- _SOURCE DATA_:
——————————

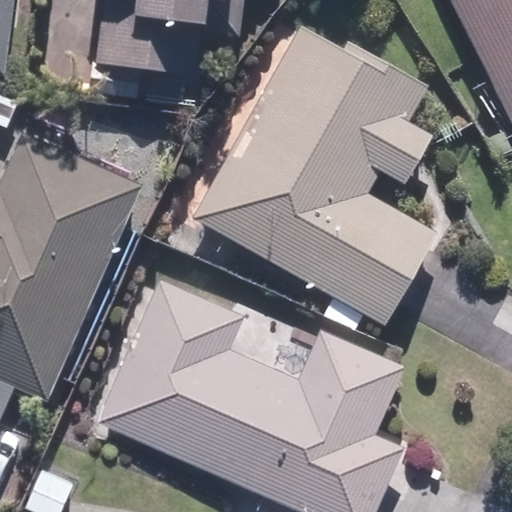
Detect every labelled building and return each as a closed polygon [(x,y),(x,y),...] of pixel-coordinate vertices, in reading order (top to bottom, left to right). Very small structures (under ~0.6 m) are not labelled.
[(0,0),(0,69),(8,0),(0,0)] [(98,0),(91,66),(190,78),(195,37),(233,42),(237,0),(98,0)] [(511,0),(443,0),(511,136),(511,0)] [(295,29),(187,221),(379,328),(408,278),(431,236),(362,197),(374,175),(398,189),(425,140),(401,127),(421,91),(317,33),(313,40),(295,29)] [(41,405),(136,189),(16,137),(0,174),(0,412),(10,391),(41,405)] [(155,283),(92,426),(288,511),(370,511),(382,488),(398,451),(368,438),(398,371),(313,334),(292,383),(224,353),(239,319),(155,283)]
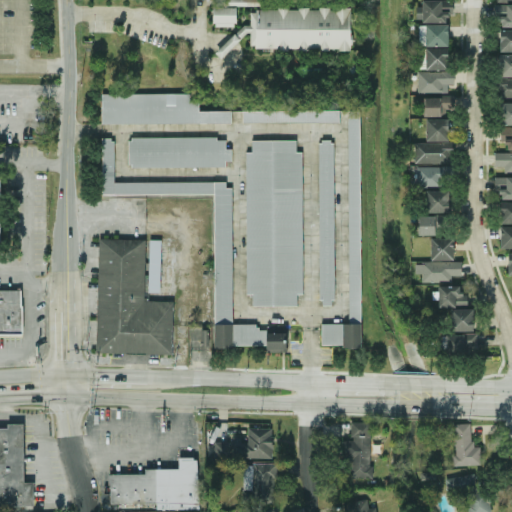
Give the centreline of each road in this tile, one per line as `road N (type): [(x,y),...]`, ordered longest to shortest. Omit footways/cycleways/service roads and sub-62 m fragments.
road 1 (secondary): [(67,396),(436,407)]
road 2 (residential): [(511,347),(478,246),(476,0)]
road 3 (tertiary): [(67,280),(64,0)]
road 4 (secondary): [(313,382),(149,376)]
road 5 (residential): [(316,511),(313,382)]
road 6 (secondary): [(511,388),(387,384)]
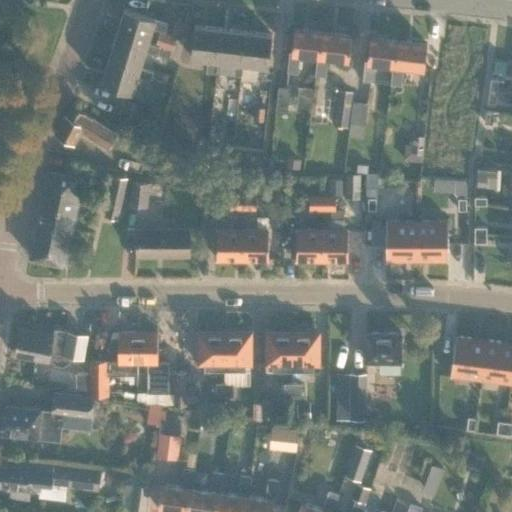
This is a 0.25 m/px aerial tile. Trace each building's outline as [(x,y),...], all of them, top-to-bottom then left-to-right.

——————————

- _EXERCISE AIM_:
Format the listing above as a numbered list, one line per item, with blank lines and the pictures left out.

- _RESPONSE_:
1. Detect every labelled building and return each as a closed polygon [(x,y),(x,y),...] of pixel-coordinate vertices, in reading order (top to bottom, left to right). Very small structures (under ~0.6 m) are not labelled.
2. [(0,0),(0,69),(8,0),(0,0)] [(98,0),(91,66),(190,78),(195,37),(233,42),(237,0),(98,0)] [(511,0),(443,0),(511,136),(511,0)] [(295,29),(187,221),(379,328),(408,278),(431,236),(362,197),(374,175),(398,189),(425,140),(401,127),(421,91),(317,33),(313,40),(295,29)] [(41,405),(136,189),(16,137),(0,174),(0,412),(10,391),(41,405)] [(155,283),(92,426),(288,511),(370,511),(382,488),(398,451),(368,438),(398,371),(313,334),(292,383),(224,353),(239,319),(155,283)]
3. Give the centreline of each road in this tile, one per line as `road N (type): [(x,y),...]`, ordered longest to shortest. Omit footways/cycleways/service roads and sub-62 m fragments.
4. road 1 (secondary): [(67,396),(436,407)]
5. road 2 (residential): [(511,347),(478,246),(476,0)]
6. road 3 (tertiary): [(67,280),(64,0)]
7. road 4 (secondary): [(313,382),(149,376)]
8. road 5 (residential): [(316,511),(313,382)]
9. road 6 (secondary): [(511,388),(387,384)]
10. This is a 0.25 m/px aerial tile. Trace each building's outline as [(x,y),...], all of them, top-to-bottom then left-to-right.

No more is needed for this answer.